- _Required action_
The response should hold every record from the listing that follows, verbatim, and no pictures.

- _Material to process_
╭──
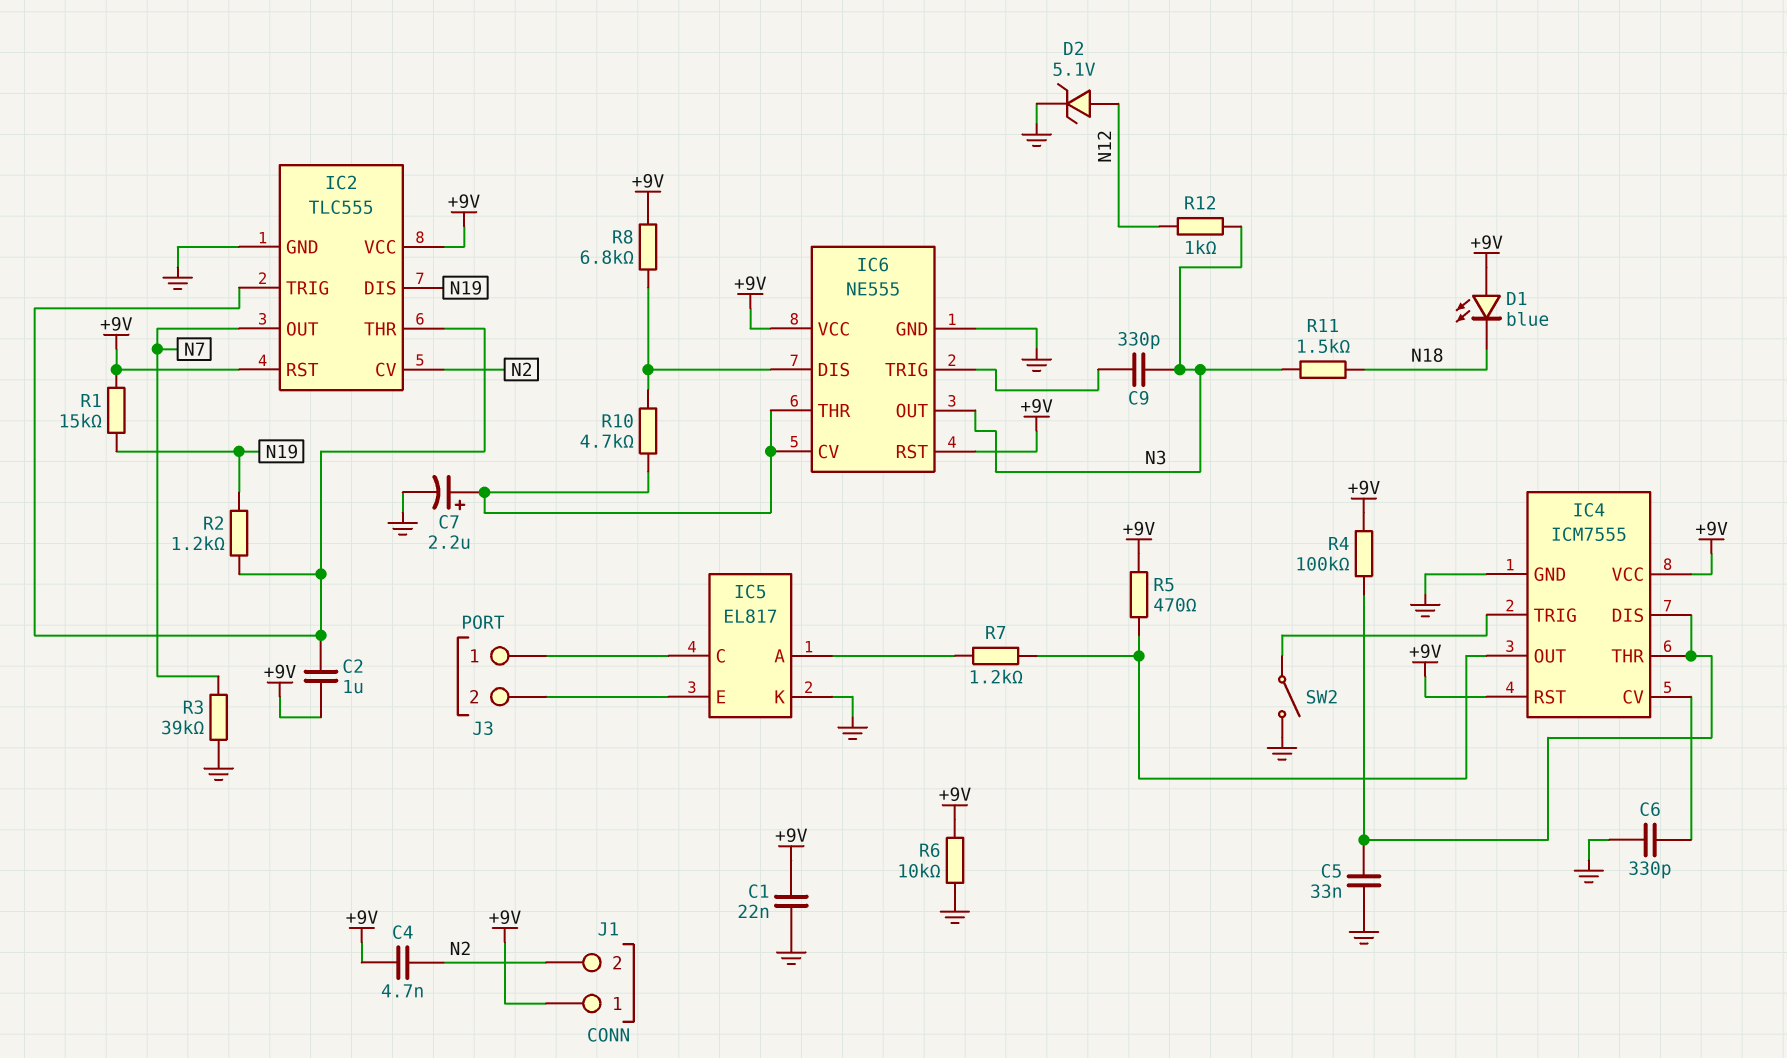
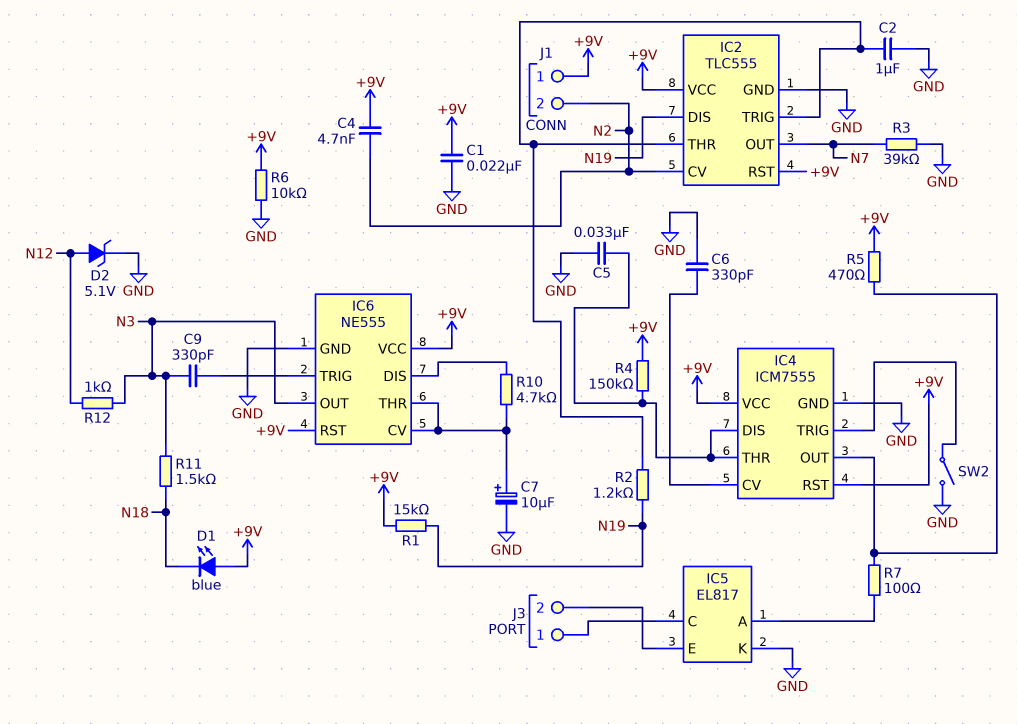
C2: 1uF (+9V, IC2/THR) -> 1uF (GND, IC2/THR)
C7: 2.2uF (plus IC6/CV, minus GND) -> 10uF (plus IC6/CV, minus GND)
R4: 100k (+9V, IC4/DIS) -> 150k (+9V, IC4/DIS)
R7: 1.2k (IC4/OUT, IC5/A) -> 100 (IC4/OUT, IC5/A)
R8: 6.8k (+9V, IC6/DIS) -> none

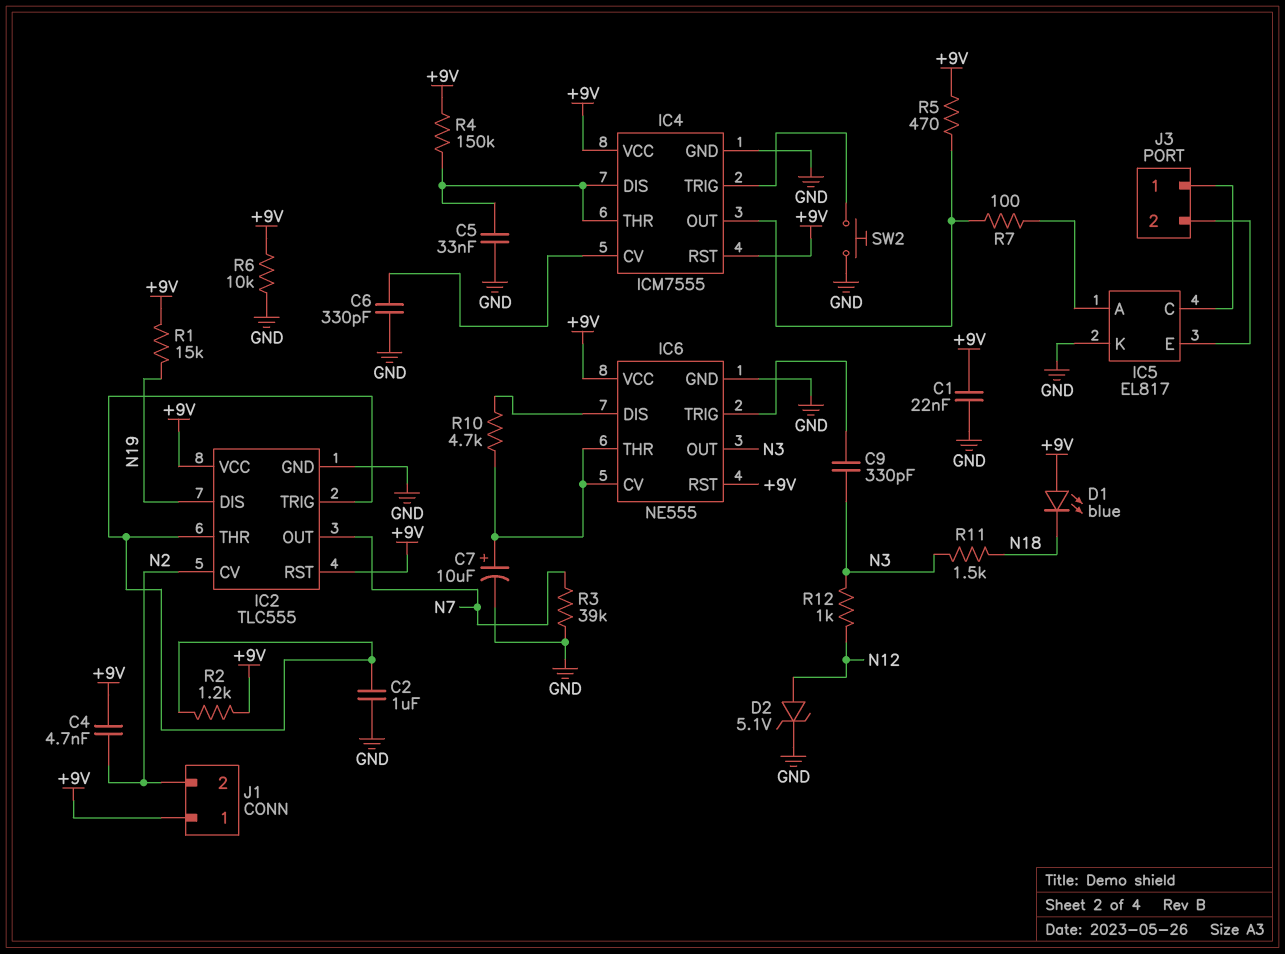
R2: 1.2k (IC2/THR, N19) -> 1.2k (+9V, IC2/THR)
SW2: switch (GND, IC4/TRIG) -> button (GND, IC4/TRIG)

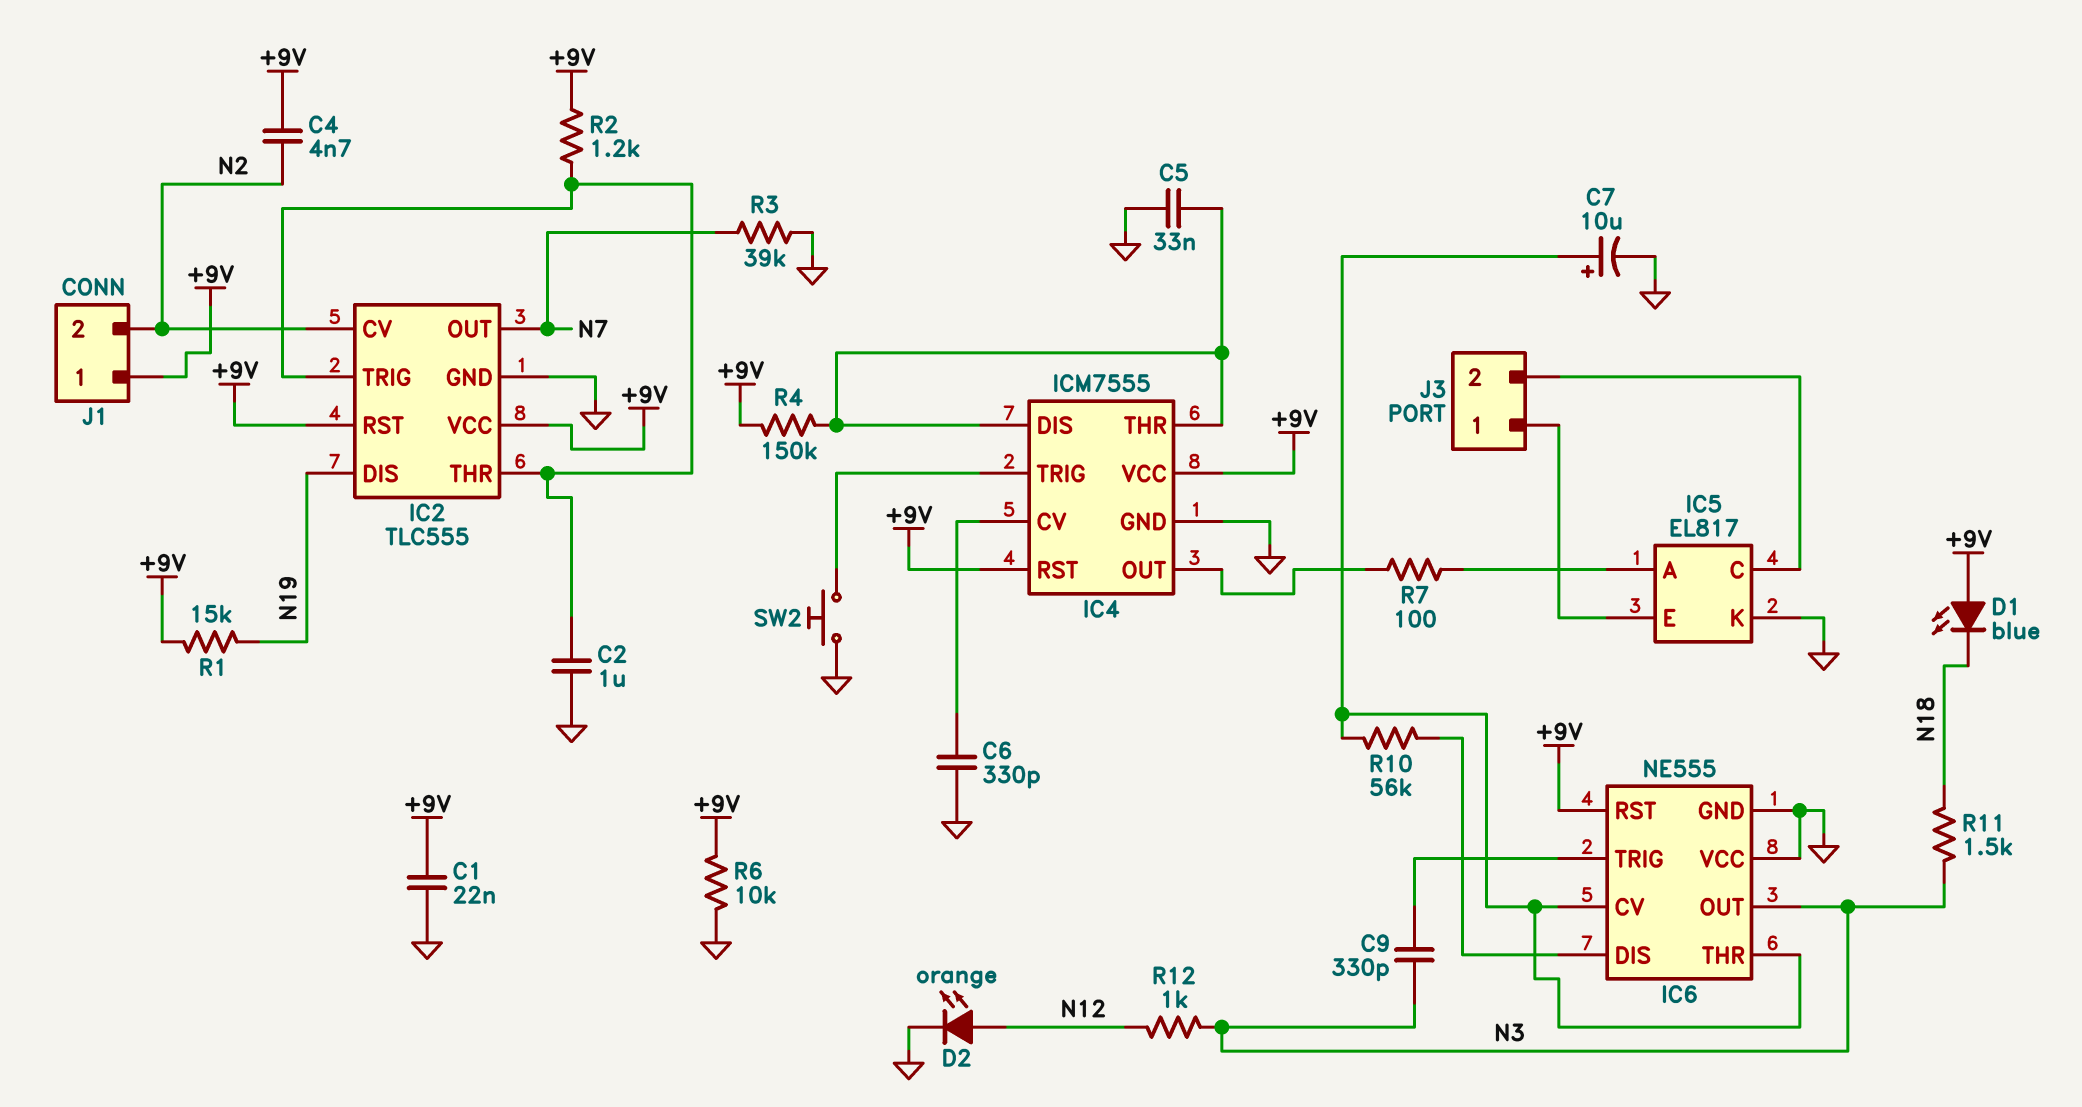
D2: zener 5.1V (A N12, K GND) -> LED orange (A N12, K GND)
IC6 pin VCC: +9V -> GND
J3 pin 1: IC5/C -> IC5/E
J3 pin 2: IC5/E -> IC5/C
R5: 470 (+9V, IC4/OUT) -> none
R10: 4.7k (IC6/CV, IC6/DIS) -> 56k (IC6/CV, IC6/DIS)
╰──
- _Exercise output_
C2: 1uF (+9V, IC2/THR) -> 1uF (GND, IC2/THR)
C7: 2.2uF (plus IC6/CV, minus GND) -> 10uF (plus IC6/CV, minus GND)
R4: 100k (+9V, IC4/DIS) -> 150k (+9V, IC4/DIS)
R7: 1.2k (IC4/OUT, IC5/A) -> 100 (IC4/OUT, IC5/A)
R8: 6.8k (+9V, IC6/DIS) -> none

R2: 1.2k (IC2/THR, N19) -> 1.2k (+9V, IC2/THR)
SW2: switch (GND, IC4/TRIG) -> button (GND, IC4/TRIG)

D2: zener 5.1V (A N12, K GND) -> LED orange (A N12, K GND)
IC6 pin VCC: +9V -> GND
J3 pin 1: IC5/C -> IC5/E
J3 pin 2: IC5/E -> IC5/C
R5: 470 (+9V, IC4/OUT) -> none
R10: 4.7k (IC6/CV, IC6/DIS) -> 56k (IC6/CV, IC6/DIS)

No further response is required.